* DATA FOR ANALYSIS *
%%

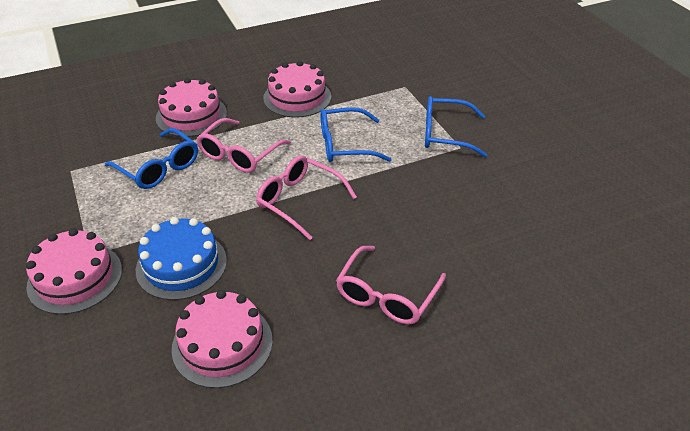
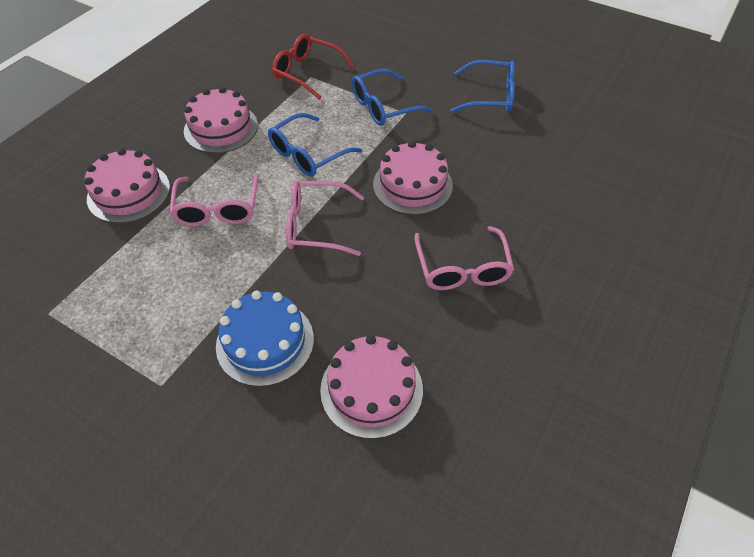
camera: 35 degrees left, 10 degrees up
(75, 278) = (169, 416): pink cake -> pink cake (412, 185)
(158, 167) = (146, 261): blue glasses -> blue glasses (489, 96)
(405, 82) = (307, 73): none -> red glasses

%%
%%

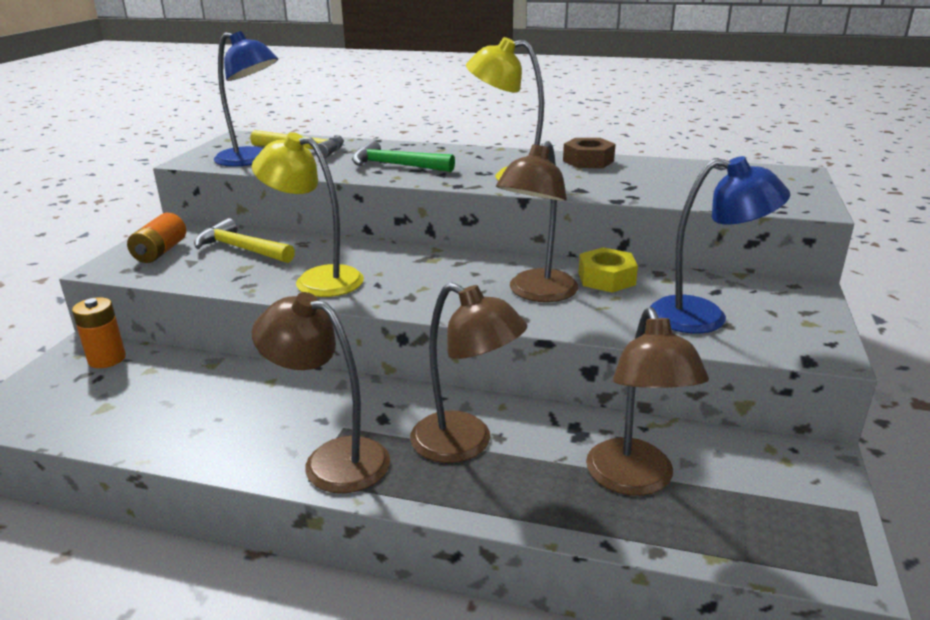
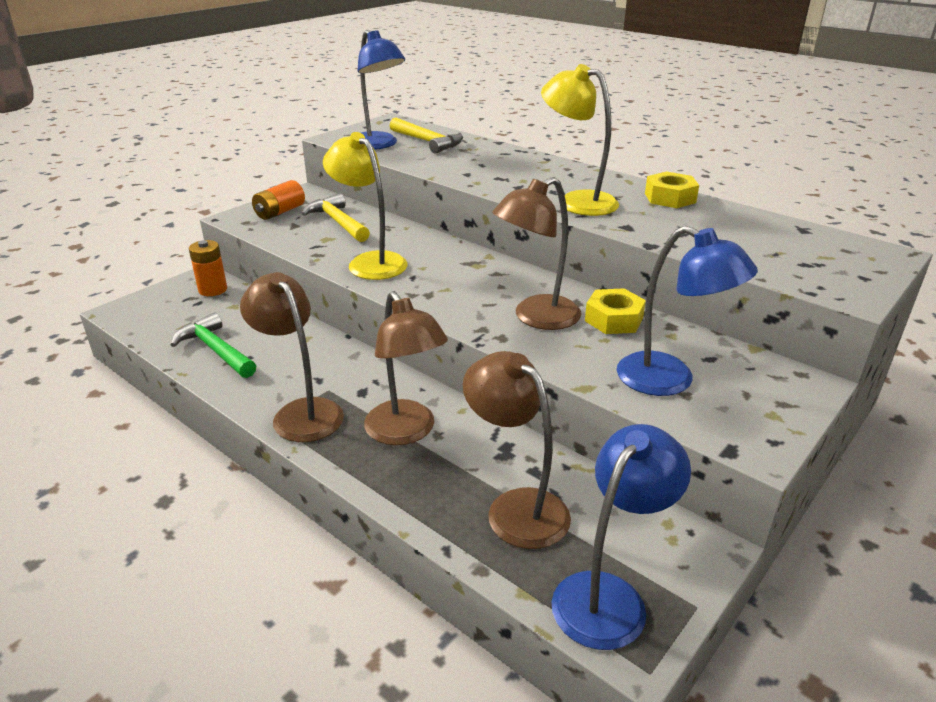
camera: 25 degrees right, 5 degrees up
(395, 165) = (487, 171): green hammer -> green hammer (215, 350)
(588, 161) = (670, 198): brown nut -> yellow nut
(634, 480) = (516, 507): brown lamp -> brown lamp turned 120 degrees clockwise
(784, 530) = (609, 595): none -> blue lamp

%%

* TASK PROMPT *
Would you print, exactly as written, every line above from the one holding "camera: 35 degrees left, 10 degrees up" through the one holding "(405, 82) = (307, 73): none -> red glasses", with both included and no other lines?

* EXERCISE SOLUTION *
camera: 35 degrees left, 10 degrees up
(75, 278) = (169, 416): pink cake -> pink cake (412, 185)
(158, 167) = (146, 261): blue glasses -> blue glasses (489, 96)
(405, 82) = (307, 73): none -> red glasses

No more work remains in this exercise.